**How to complete this task**
Copy the listing out exactly as shown.

++++

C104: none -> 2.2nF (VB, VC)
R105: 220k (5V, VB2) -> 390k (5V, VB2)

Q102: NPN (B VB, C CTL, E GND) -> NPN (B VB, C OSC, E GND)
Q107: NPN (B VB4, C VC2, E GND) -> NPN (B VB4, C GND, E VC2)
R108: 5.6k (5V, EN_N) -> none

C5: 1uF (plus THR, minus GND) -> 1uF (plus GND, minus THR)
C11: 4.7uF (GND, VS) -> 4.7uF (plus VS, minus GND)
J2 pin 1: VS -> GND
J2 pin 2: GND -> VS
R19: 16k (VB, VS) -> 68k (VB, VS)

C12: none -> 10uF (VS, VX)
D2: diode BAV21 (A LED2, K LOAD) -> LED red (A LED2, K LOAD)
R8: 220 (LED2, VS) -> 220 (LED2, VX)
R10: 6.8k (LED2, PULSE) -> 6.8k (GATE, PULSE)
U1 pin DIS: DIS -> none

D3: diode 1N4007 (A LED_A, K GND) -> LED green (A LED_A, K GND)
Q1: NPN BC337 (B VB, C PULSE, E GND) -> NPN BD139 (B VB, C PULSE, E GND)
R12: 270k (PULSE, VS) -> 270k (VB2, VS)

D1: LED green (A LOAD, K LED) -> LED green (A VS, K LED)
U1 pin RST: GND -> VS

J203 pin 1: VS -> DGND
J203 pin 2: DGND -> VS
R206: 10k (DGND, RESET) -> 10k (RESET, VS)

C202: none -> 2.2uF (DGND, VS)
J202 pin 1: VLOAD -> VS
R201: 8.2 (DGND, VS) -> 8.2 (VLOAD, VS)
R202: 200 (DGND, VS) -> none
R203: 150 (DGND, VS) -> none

++++

**Written reply**
C104: none -> 2.2nF (VB, VC)
R105: 220k (5V, VB2) -> 390k (5V, VB2)

Q102: NPN (B VB, C CTL, E GND) -> NPN (B VB, C OSC, E GND)
Q107: NPN (B VB4, C VC2, E GND) -> NPN (B VB4, C GND, E VC2)
R108: 5.6k (5V, EN_N) -> none

C5: 1uF (plus THR, minus GND) -> 1uF (plus GND, minus THR)
C11: 4.7uF (GND, VS) -> 4.7uF (plus VS, minus GND)
J2 pin 1: VS -> GND
J2 pin 2: GND -> VS
R19: 16k (VB, VS) -> 68k (VB, VS)

C12: none -> 10uF (VS, VX)
D2: diode BAV21 (A LED2, K LOAD) -> LED red (A LED2, K LOAD)
R8: 220 (LED2, VS) -> 220 (LED2, VX)
R10: 6.8k (LED2, PULSE) -> 6.8k (GATE, PULSE)
U1 pin DIS: DIS -> none

D3: diode 1N4007 (A LED_A, K GND) -> LED green (A LED_A, K GND)
Q1: NPN BC337 (B VB, C PULSE, E GND) -> NPN BD139 (B VB, C PULSE, E GND)
R12: 270k (PULSE, VS) -> 270k (VB2, VS)

D1: LED green (A LOAD, K LED) -> LED green (A VS, K LED)
U1 pin RST: GND -> VS

J203 pin 1: VS -> DGND
J203 pin 2: DGND -> VS
R206: 10k (DGND, RESET) -> 10k (RESET, VS)

C202: none -> 2.2uF (DGND, VS)
J202 pin 1: VLOAD -> VS
R201: 8.2 (DGND, VS) -> 8.2 (VLOAD, VS)
R202: 200 (DGND, VS) -> none
R203: 150 (DGND, VS) -> none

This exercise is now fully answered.